- WHAT YOU ARE ASKED TO DO
Copy the lines below that contain "none".

EXTRACTED DATA Block Start

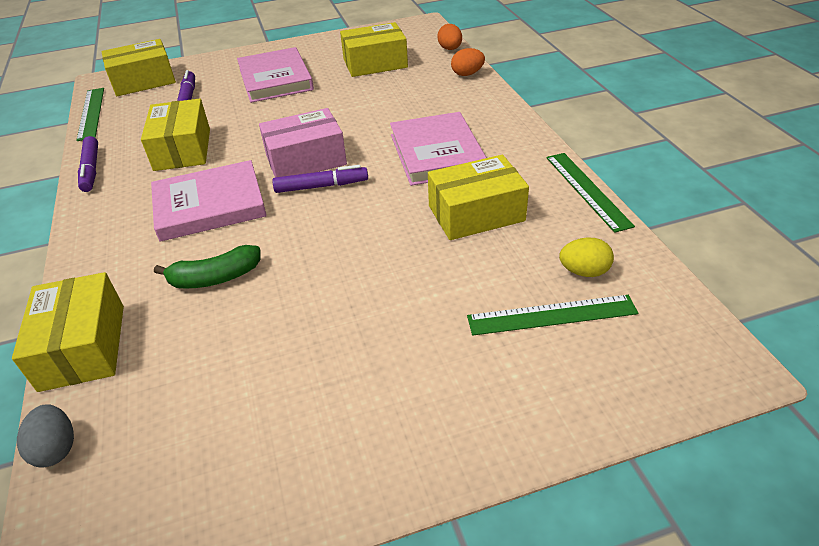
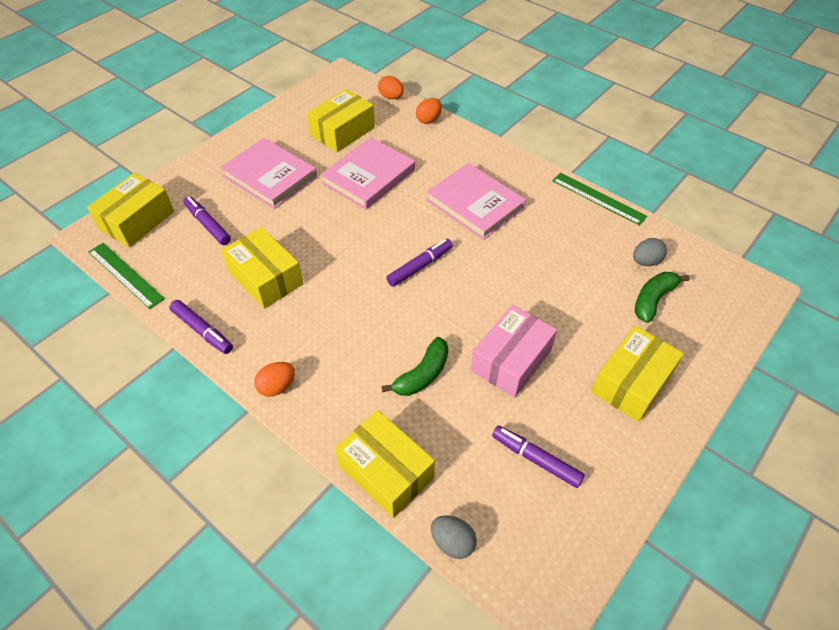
camera: 35 degrees left, 10 degrees up
pink book [151,160,267,242] -> pink book moved to [320,137,415,210]
pink box [259,108,347,177] -> pink box moved to [471,304,557,398]
yellow box [428,155,529,240] -> yellow box moved to [591,325,684,422]
green ruler [467,295,638,336] -> green banana [635,272,690,323]
yellow egg [559,237,614,277] -> grey egg [633,238,667,266]
none -> orange egg [254,362,295,397]
none -> purple marker [492,426,585,488]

EXTRACTED DATA Block End

- ANSWER TO THE EXERCISE
none -> orange egg [254,362,295,397]
none -> purple marker [492,426,585,488]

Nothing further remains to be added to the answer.